PROBLEM — For this exercise, retype each line of the material below verbatim and omit any picture.

GIVEN MATERIAL —

● ● ● ●

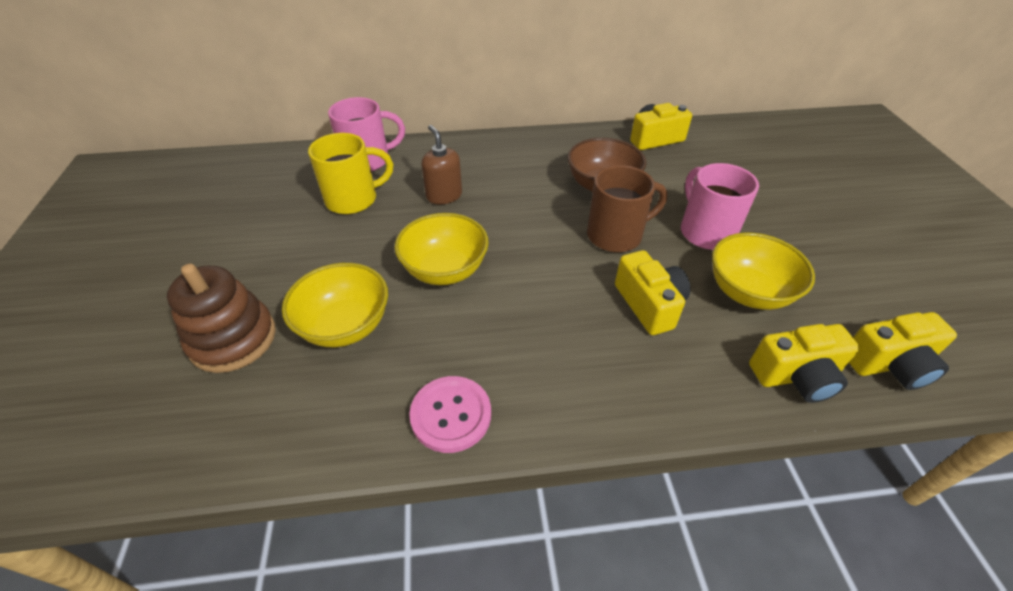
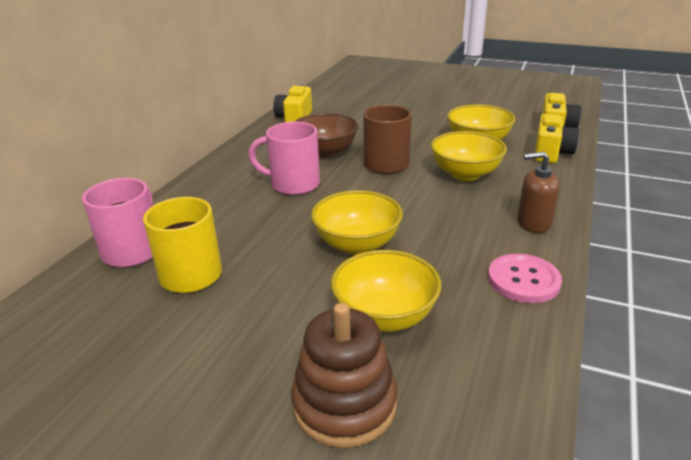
camera: 60 degrees left, 15 degrees down
(444, 195) = (252, 220): brown soap dispenser -> brown soap dispenser (533, 223)
(649, 304) = (465, 174): yellow camera -> yellow bowl
(705, 231) = (412, 135): pink mug -> pink mug (293, 184)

● ● ● ●

RESPONSE AREA —
camera: 60 degrees left, 15 degrees down
(444, 195) = (252, 220): brown soap dispenser -> brown soap dispenser (533, 223)
(649, 304) = (465, 174): yellow camera -> yellow bowl
(705, 231) = (412, 135): pink mug -> pink mug (293, 184)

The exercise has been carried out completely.